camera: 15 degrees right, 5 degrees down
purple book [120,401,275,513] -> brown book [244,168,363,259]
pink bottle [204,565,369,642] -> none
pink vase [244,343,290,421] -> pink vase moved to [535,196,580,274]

...

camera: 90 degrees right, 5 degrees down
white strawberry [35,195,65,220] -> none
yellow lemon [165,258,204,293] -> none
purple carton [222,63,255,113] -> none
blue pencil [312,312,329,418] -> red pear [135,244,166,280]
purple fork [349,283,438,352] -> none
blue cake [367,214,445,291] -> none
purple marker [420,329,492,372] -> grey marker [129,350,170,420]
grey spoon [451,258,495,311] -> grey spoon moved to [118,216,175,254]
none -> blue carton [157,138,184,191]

---

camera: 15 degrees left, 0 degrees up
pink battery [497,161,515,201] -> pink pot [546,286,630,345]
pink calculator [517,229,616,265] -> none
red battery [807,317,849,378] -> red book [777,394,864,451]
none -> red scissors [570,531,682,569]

TASK PROMPT:
Count how many lines of the listing include "camera". Nothing but the number is wanted.

OUTPUT BELOW:
3